### What the task asks
Which lines to output? The line containing "orange nut: 3 -> 1" and every line after it in the data below, each copied exactly.

### Object state change records
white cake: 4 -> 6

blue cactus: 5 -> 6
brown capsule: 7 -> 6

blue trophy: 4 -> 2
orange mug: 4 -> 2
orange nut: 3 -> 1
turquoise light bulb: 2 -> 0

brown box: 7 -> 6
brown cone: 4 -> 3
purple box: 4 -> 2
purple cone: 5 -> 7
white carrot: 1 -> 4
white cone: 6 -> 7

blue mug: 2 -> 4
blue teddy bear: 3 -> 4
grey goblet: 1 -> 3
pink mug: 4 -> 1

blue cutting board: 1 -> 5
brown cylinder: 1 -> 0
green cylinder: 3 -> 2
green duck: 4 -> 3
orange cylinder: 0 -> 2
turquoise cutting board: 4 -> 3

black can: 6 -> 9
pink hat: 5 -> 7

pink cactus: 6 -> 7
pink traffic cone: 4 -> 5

### Answer to this problem
orange nut: 3 -> 1
turquoise light bulb: 2 -> 0

brown box: 7 -> 6
brown cone: 4 -> 3
purple box: 4 -> 2
purple cone: 5 -> 7
white carrot: 1 -> 4
white cone: 6 -> 7

blue mug: 2 -> 4
blue teddy bear: 3 -> 4
grey goblet: 1 -> 3
pink mug: 4 -> 1

blue cutting board: 1 -> 5
brown cylinder: 1 -> 0
green cylinder: 3 -> 2
green duck: 4 -> 3
orange cylinder: 0 -> 2
turquoise cutting board: 4 -> 3

black can: 6 -> 9
pink hat: 5 -> 7

pink cactus: 6 -> 7
pink traffic cone: 4 -> 5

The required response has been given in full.